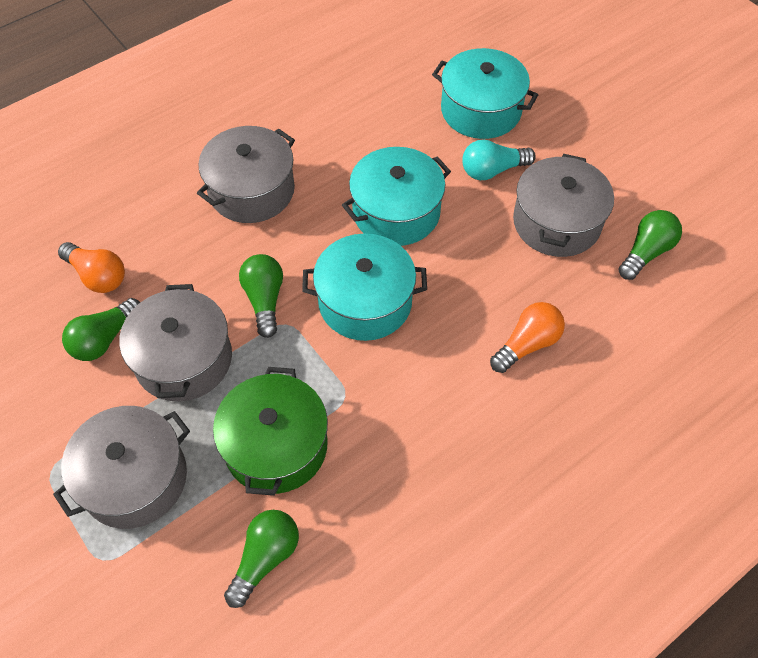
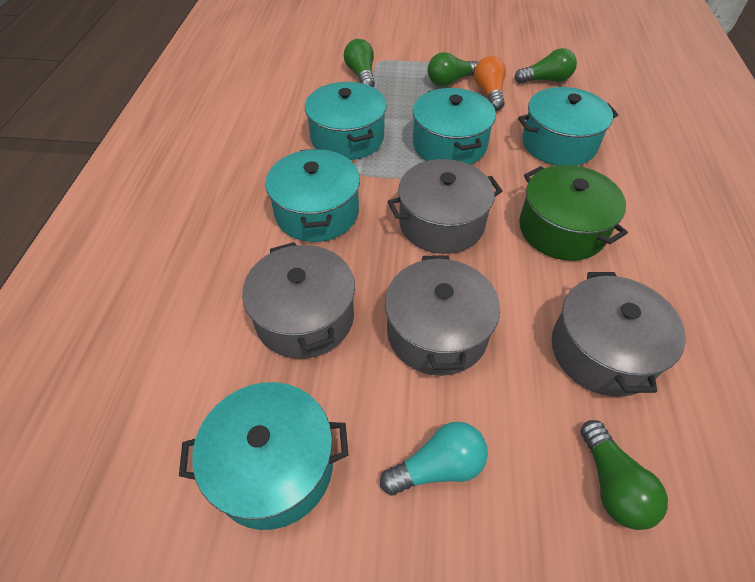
orange light bulb: [58,242,125,293] [490,302,565,373] = 2 -> [474,56,506,111] = 1
turquoise pot: [302,234,427,341] [342,147,451,246] [432,48,538,139] = 3 -> [179,382,348,530] [265,149,360,242] [305,82,387,160] [413,88,496,165] [518,87,618,166] = 5

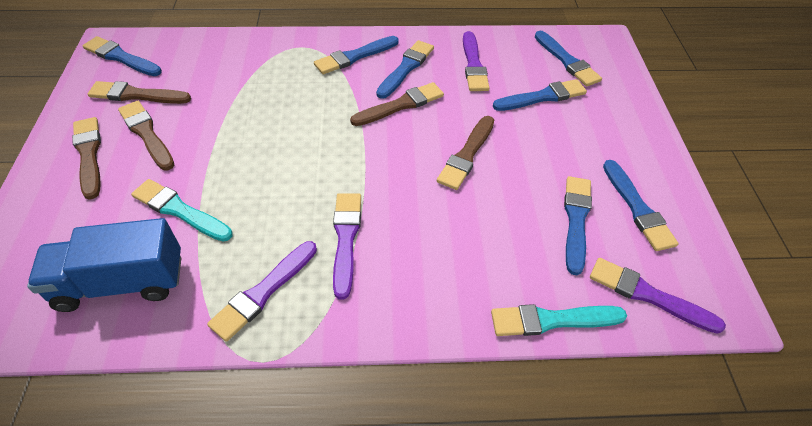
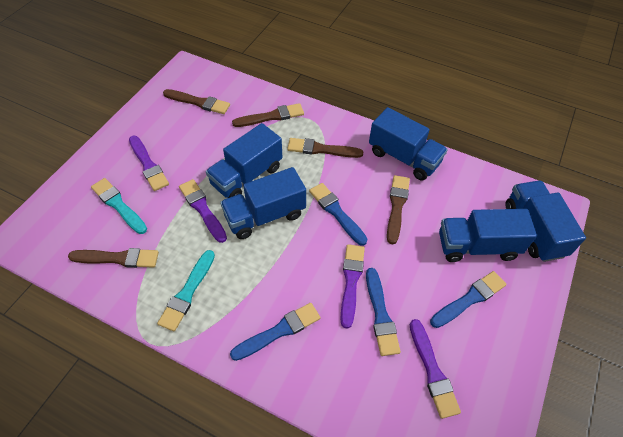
blue brush: [83,36,162,76] [314,36,399,74] [376,40,434,99] [493,79,587,111] [535,31,602,87] [564,176,592,275] [603,160,679,251] = 7 -> [230,303,321,361] [309,183,367,246] [366,268,401,356] [430,271,506,328] = 4
blue truck: [27,218,181,312] = 1 -> [206,123,283,198] [220,167,306,239] [369,107,448,181] [439,209,537,262] [505,181,586,262] = 5

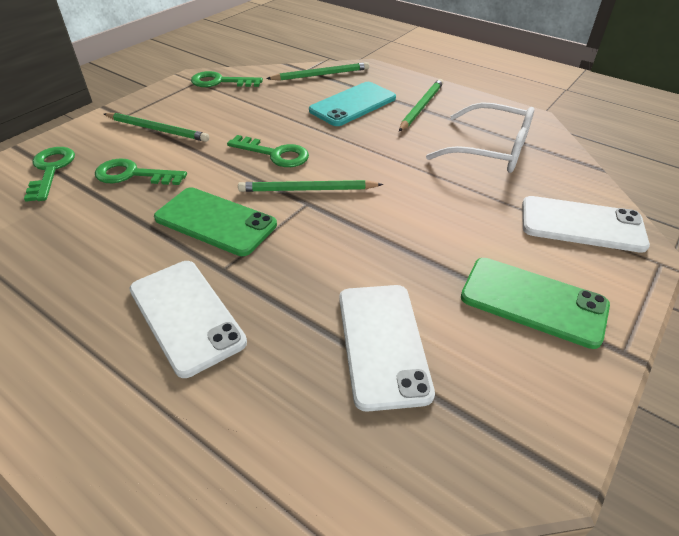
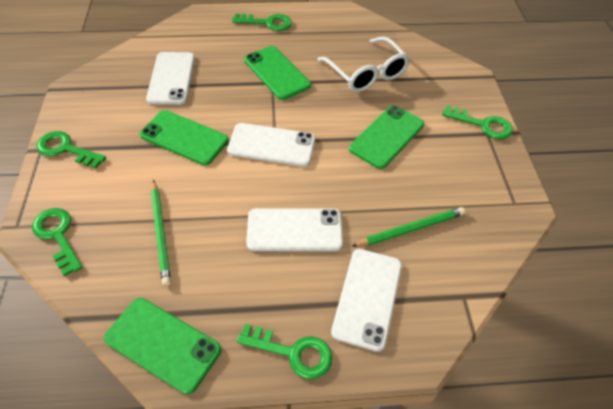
green key: [24,147,75,202] [95,158,187,185] [191,71,263,87] [227,135,309,167] = 4 -> [32,208,82,276] [36,131,106,168] [232,14,292,31] [237,324,332,379] [442,105,513,139] = 5
green pencil: [104,113,209,142] [238,180,383,192] [266,62,369,81] [399,79,443,131] = 4 -> [151,180,171,286] [352,207,465,247] = 2
green phone: [154,187,277,256] [461,258,610,349] = 2 -> [104,298,221,395] [140,110,228,165] [244,46,311,100] [349,105,424,169] = 4
turquoise phone: [309,82,396,126] = 1 -> none = 0
white phone: [129,261,247,378] [339,285,435,412] [522,196,650,253] = 3 -> [146,52,195,105] [227,123,315,167] [246,208,343,251] [331,249,402,352] = 4

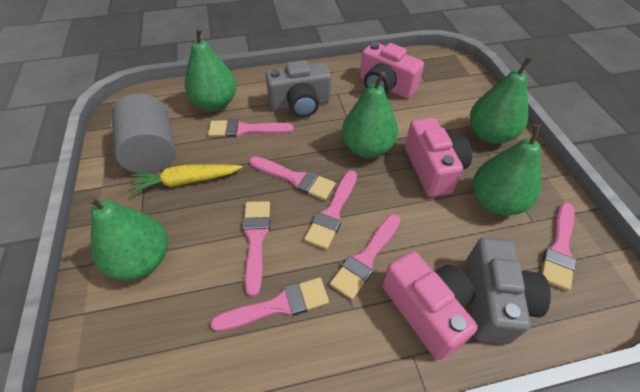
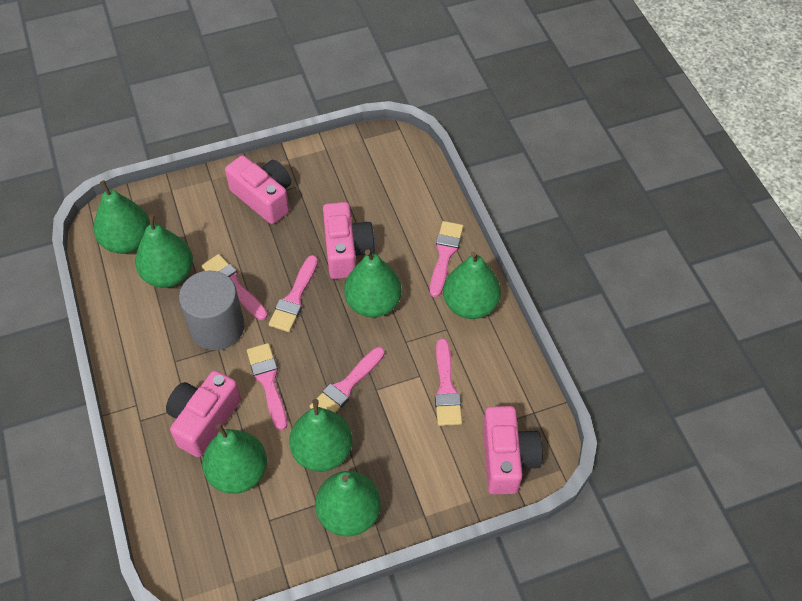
green pear: [86,196,168,280] [185,27,236,111] [342,72,398,158] [470,57,532,144] [473,124,541,216] = 5 -> [94,180,150,254] [135,214,193,288] [202,424,267,494] [289,399,352,472] [315,471,381,536] [344,250,402,317] [443,251,501,319] = 7
grey camera: [266,60,331,118] [466,237,551,344] = 2 -> none = 0
pink brush: [208,119,294,138] [210,277,329,331] [243,201,270,297] [249,156,335,200] [304,170,357,250] [330,214,401,300] [541,202,576,291] = 7 -> [201,254,268,320] [247,343,287,431] [269,255,318,332] [310,347,385,413] [430,221,464,297] [435,338,462,426] = 6
pink camera: [360,42,424,98] [383,251,478,360] [405,118,472,197] = 3 -> [166,370,241,457] [225,155,291,224] [323,202,375,279] [483,406,543,495] = 4
yellow carrot: [130,165,242,194] = 1 -> none = 0

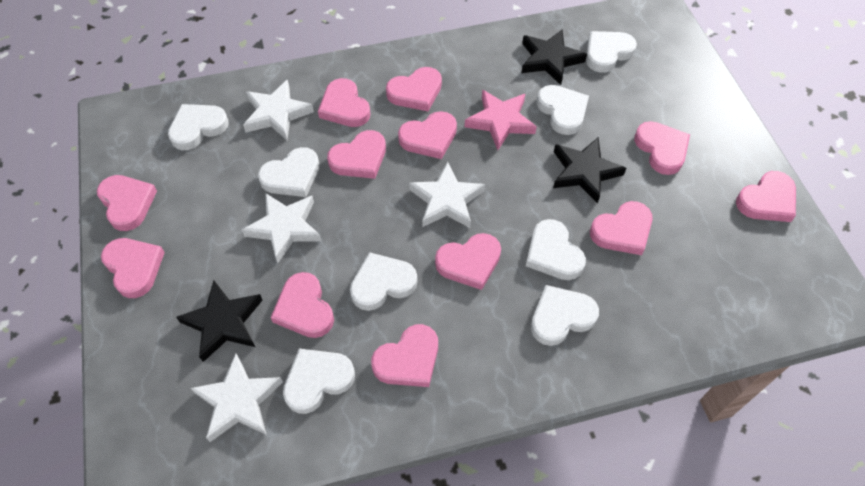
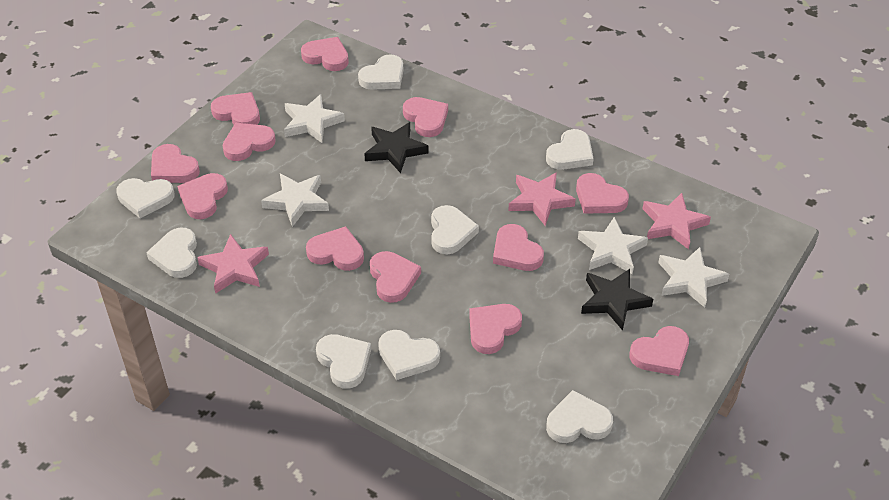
black star: [176,280,262,362] [521,29,587,85] [553,137,626,204] = 3 -> [364,122,429,173] [581,269,653,331] = 2
pink star: [465,90,537,150] = 1 -> [197,234,269,293] [508,172,576,226] [643,193,711,250] = 3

**To do**
Pictures in the data above should not be copied; transcribe everything else exactly.

**Response to this exercise**
orange light bulb: [58,242,125,293] [490,302,565,373] = 2 -> [474,56,506,111] = 1
turquoise pot: [302,234,427,341] [342,147,451,246] [432,48,538,139] = 3 -> [179,382,348,530] [265,149,360,242] [305,82,387,160] [413,88,496,165] [518,87,618,166] = 5

blue brush: [83,36,162,76] [314,36,399,74] [376,40,434,99] [493,79,587,111] [535,31,602,87] [564,176,592,275] [603,160,679,251] = 7 -> [230,303,321,361] [309,183,367,246] [366,268,401,356] [430,271,506,328] = 4
blue truck: [27,218,181,312] = 1 -> [206,123,283,198] [220,167,306,239] [369,107,448,181] [439,209,537,262] [505,181,586,262] = 5

green key: [24,147,75,202] [95,158,187,185] [191,71,263,87] [227,135,309,167] = 4 -> [32,208,82,276] [36,131,106,168] [232,14,292,31] [237,324,332,379] [442,105,513,139] = 5
green pencil: [104,113,209,142] [238,180,383,192] [266,62,369,81] [399,79,443,131] = 4 -> [151,180,171,286] [352,207,465,247] = 2
green phone: [154,187,277,256] [461,258,610,349] = 2 -> [104,298,221,395] [140,110,228,165] [244,46,311,100] [349,105,424,169] = 4
turquoise phone: [309,82,396,126] = 1 -> none = 0
white phone: [129,261,247,378] [339,285,435,412] [522,196,650,253] = 3 -> [146,52,195,105] [227,123,315,167] [246,208,343,251] [331,249,402,352] = 4

green pear: [86,196,168,280] [185,27,236,111] [342,72,398,158] [470,57,532,144] [473,124,541,216] = 5 -> [94,180,150,254] [135,214,193,288] [202,424,267,494] [289,399,352,472] [315,471,381,536] [344,250,402,317] [443,251,501,319] = 7
grey camera: [266,60,331,118] [466,237,551,344] = 2 -> none = 0
pink brush: [208,119,294,138] [210,277,329,331] [243,201,270,297] [249,156,335,200] [304,170,357,250] [330,214,401,300] [541,202,576,291] = 7 -> [201,254,268,320] [247,343,287,431] [269,255,318,332] [310,347,385,413] [430,221,464,297] [435,338,462,426] = 6
pink camera: [360,42,424,98] [383,251,478,360] [405,118,472,197] = 3 -> [166,370,241,457] [225,155,291,224] [323,202,375,279] [483,406,543,495] = 4
yellow carrot: [130,165,242,194] = 1 -> none = 0

black star: [176,280,262,362] [521,29,587,85] [553,137,626,204] = 3 -> [364,122,429,173] [581,269,653,331] = 2
pink star: [465,90,537,150] = 1 -> [197,234,269,293] [508,172,576,226] [643,193,711,250] = 3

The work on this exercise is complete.